▸ **Exercise directions**:
Only the lines from the one with "D4: diode (A N7, K VA) -> diode (A N15, K VA)" through the end of the material, both ends included, should be retyped exactly.

▸ **Records for this task**:

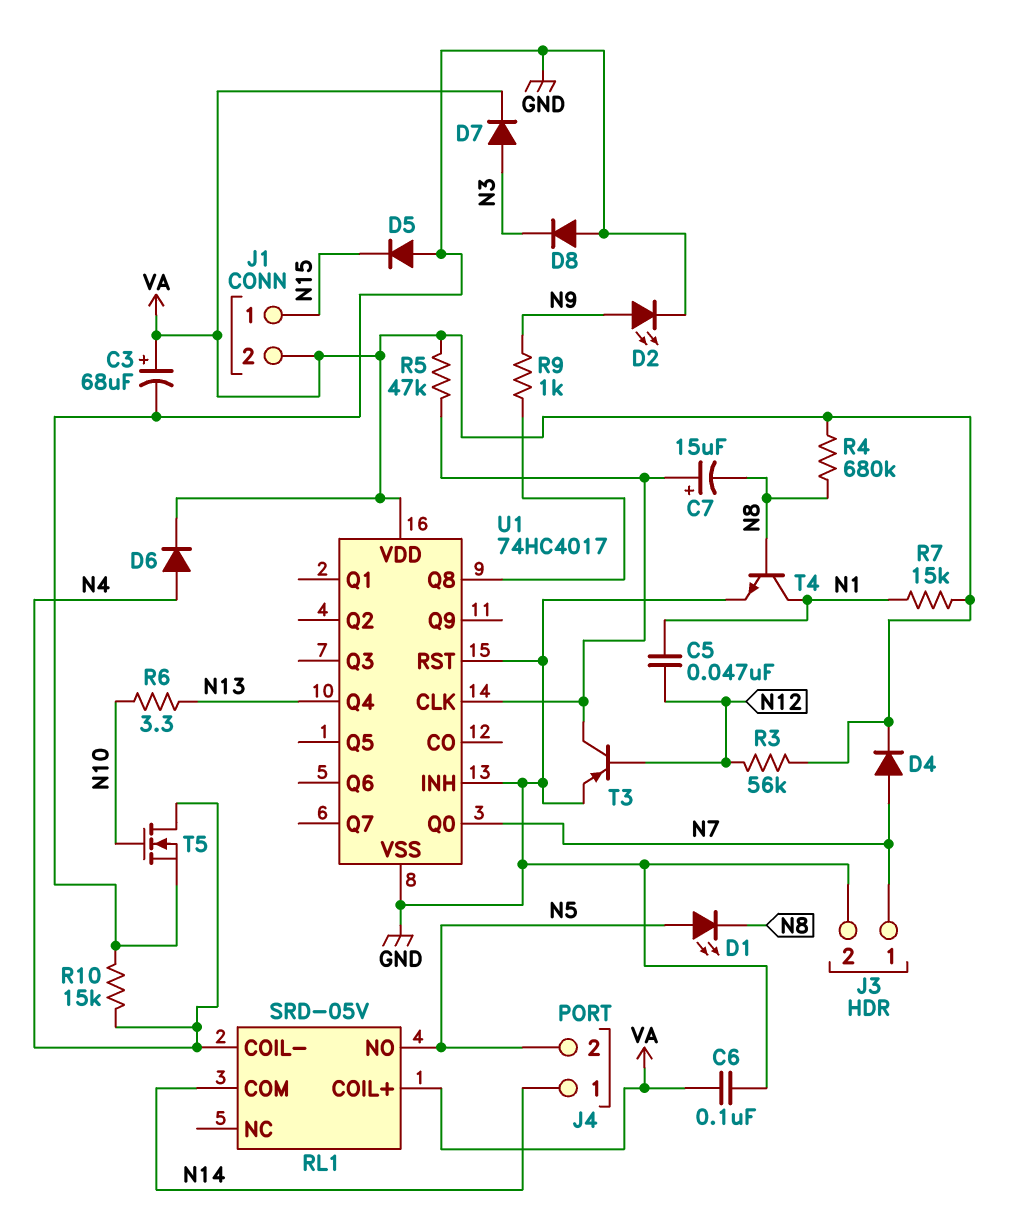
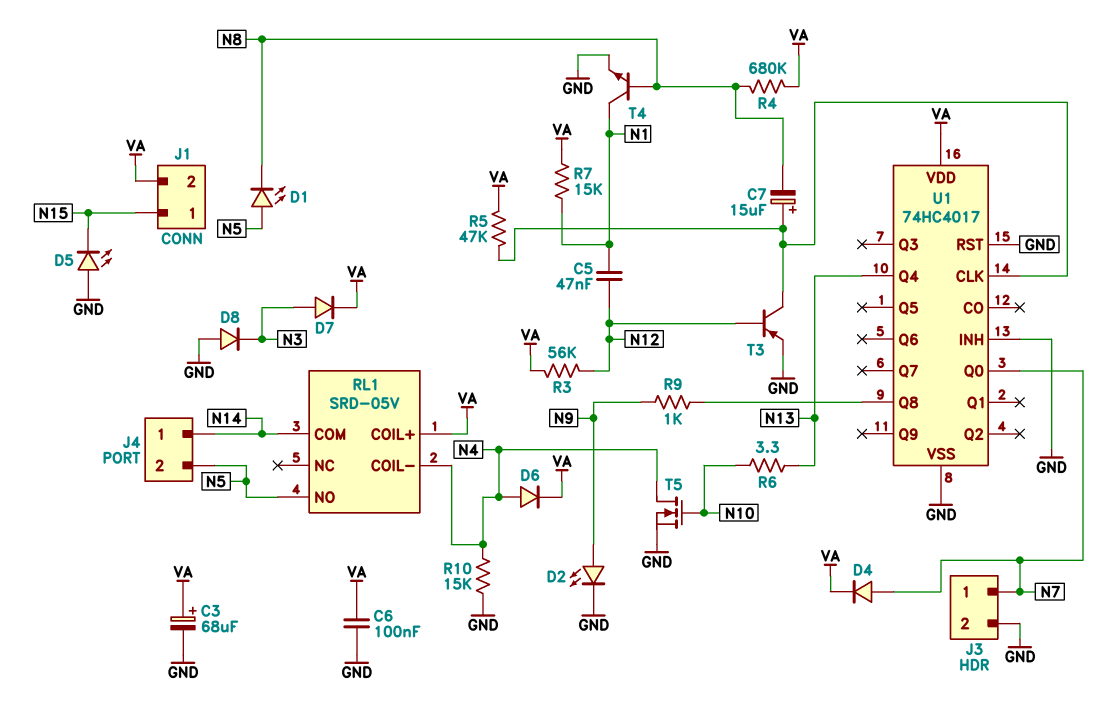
D5: diode (A GND, K N15) -> LED (A GND, K N15)

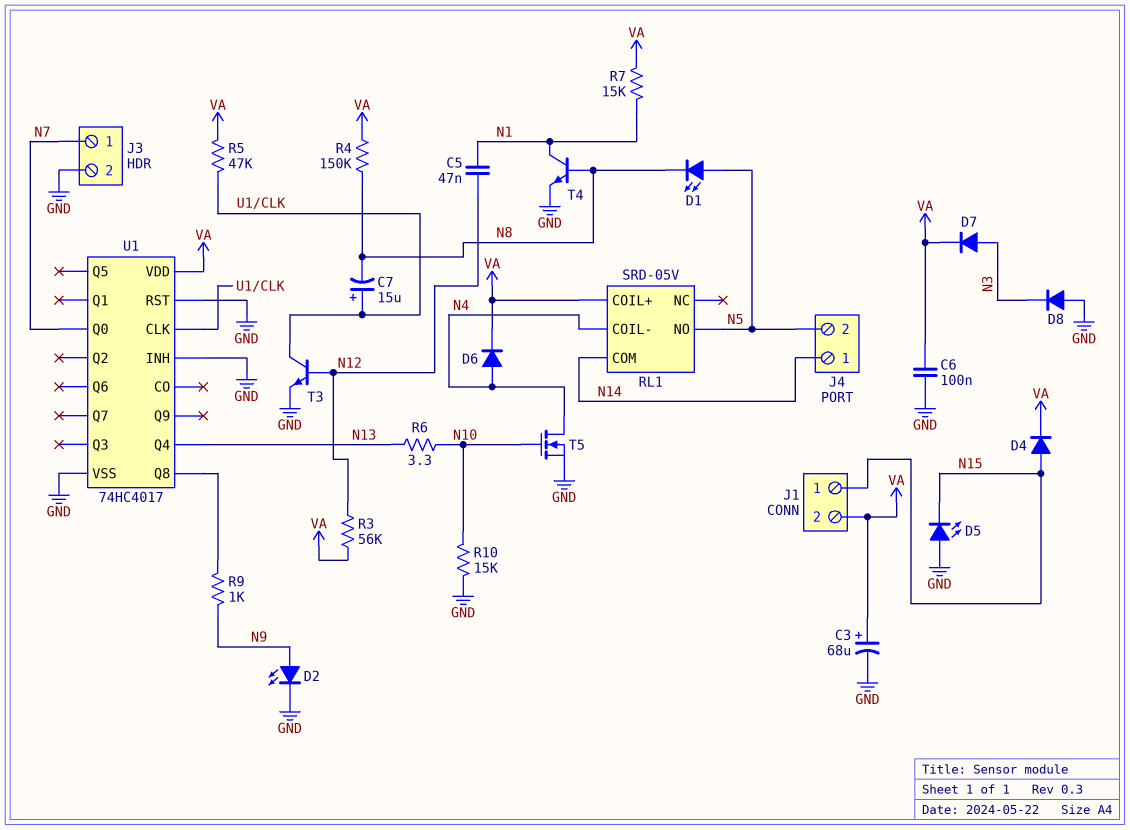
D4: diode (A N7, K VA) -> diode (A N15, K VA)
R4: 680k (N8, VA) -> 150k (N8, VA)
R10: 15k (GND, N4) -> 15k (GND, N10)
T3: PNP (B N12, C U1/CLK, E GND) -> NPN (B N12, C U1/CLK, E GND)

▸ **Result below**:
D4: diode (A N7, K VA) -> diode (A N15, K VA)
R4: 680k (N8, VA) -> 150k (N8, VA)
R10: 15k (GND, N4) -> 15k (GND, N10)
T3: PNP (B N12, C U1/CLK, E GND) -> NPN (B N12, C U1/CLK, E GND)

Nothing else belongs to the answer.